EXERCISE: Go to the line containing "(202, 294) = (402, 288): turquoise" in the records below and print it and every following line exactly, on through the line containing "(437, 421) = (537, 60): green", then stop.

INFORMATION:

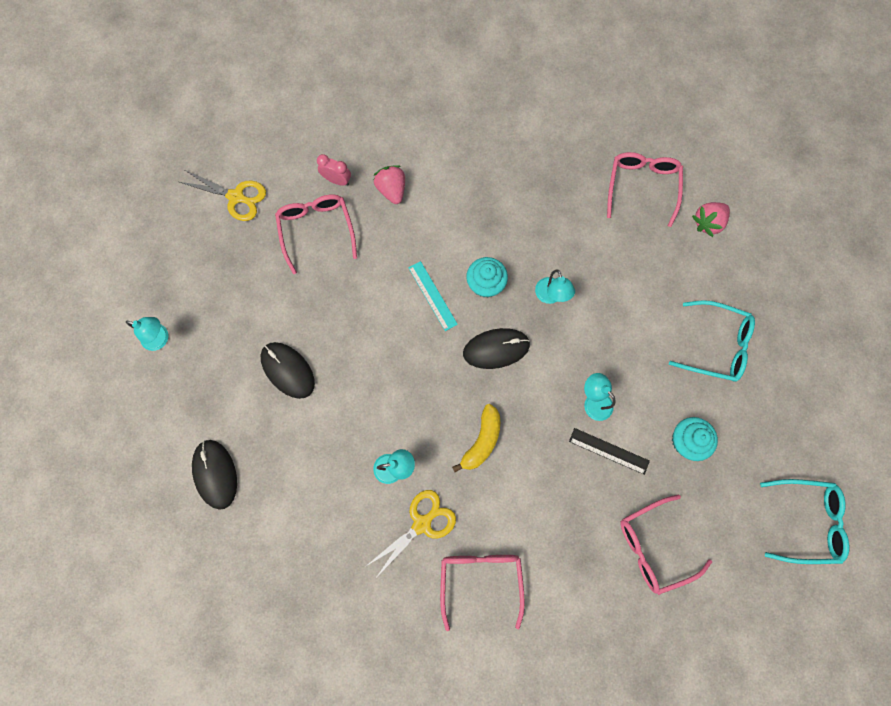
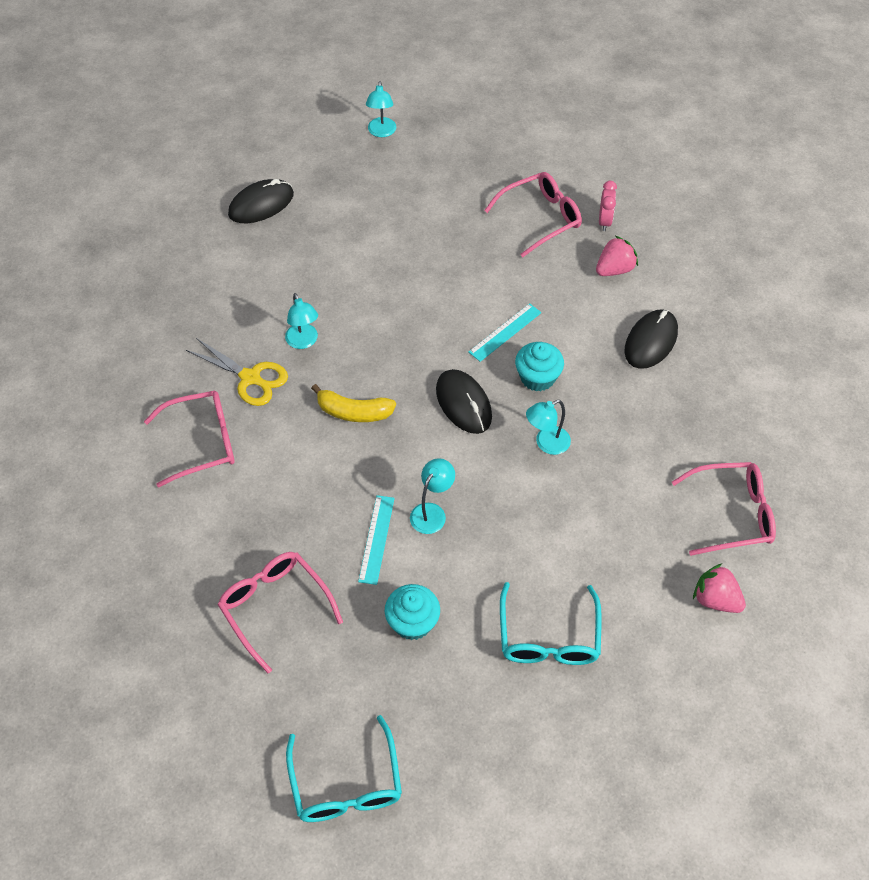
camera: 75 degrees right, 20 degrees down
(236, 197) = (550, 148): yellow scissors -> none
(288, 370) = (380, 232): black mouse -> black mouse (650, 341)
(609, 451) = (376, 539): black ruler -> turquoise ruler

==

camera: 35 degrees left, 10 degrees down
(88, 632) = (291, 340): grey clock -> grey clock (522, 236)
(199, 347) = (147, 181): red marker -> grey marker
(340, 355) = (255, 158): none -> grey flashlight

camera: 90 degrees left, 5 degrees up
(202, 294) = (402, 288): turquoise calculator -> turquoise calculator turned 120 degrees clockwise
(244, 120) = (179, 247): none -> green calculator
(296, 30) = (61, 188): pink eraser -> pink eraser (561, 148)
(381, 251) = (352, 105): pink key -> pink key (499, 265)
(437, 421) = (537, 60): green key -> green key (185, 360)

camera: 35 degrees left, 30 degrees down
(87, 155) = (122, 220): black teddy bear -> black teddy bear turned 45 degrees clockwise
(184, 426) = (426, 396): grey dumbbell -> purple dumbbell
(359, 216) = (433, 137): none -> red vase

* * *

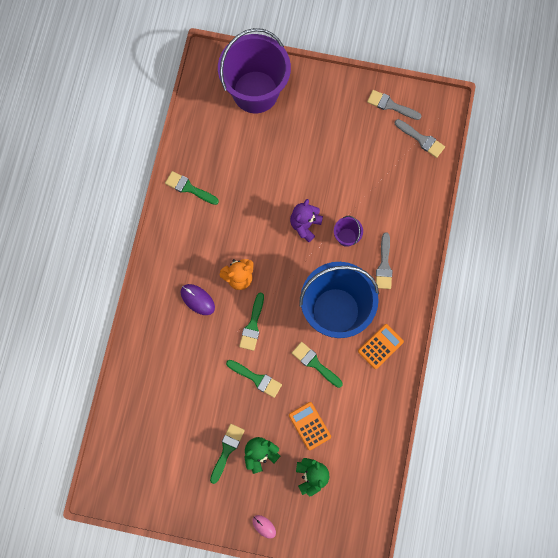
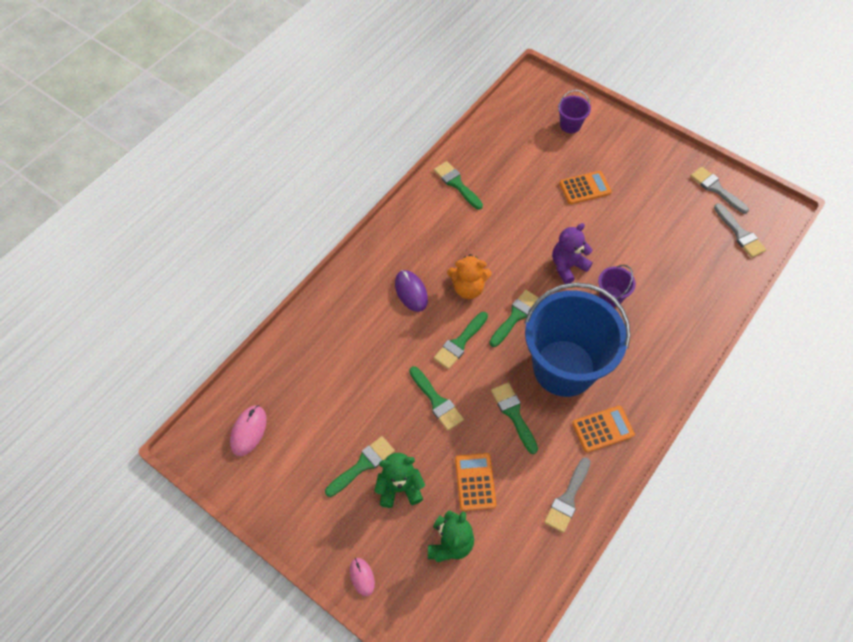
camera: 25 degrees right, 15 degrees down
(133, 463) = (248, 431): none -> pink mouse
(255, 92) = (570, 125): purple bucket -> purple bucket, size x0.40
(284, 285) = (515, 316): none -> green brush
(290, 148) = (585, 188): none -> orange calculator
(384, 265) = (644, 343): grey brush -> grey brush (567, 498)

PROBLEM SOLUTION:
(202, 294) = (402, 288): turquoise calculator -> turquoise calculator turned 120 degrees clockwise
(244, 120) = (179, 247): none -> green calculator
(296, 30) = (61, 188): pink eraser -> pink eraser (561, 148)
(381, 251) = (352, 105): pink key -> pink key (499, 265)
(437, 421) = (537, 60): green key -> green key (185, 360)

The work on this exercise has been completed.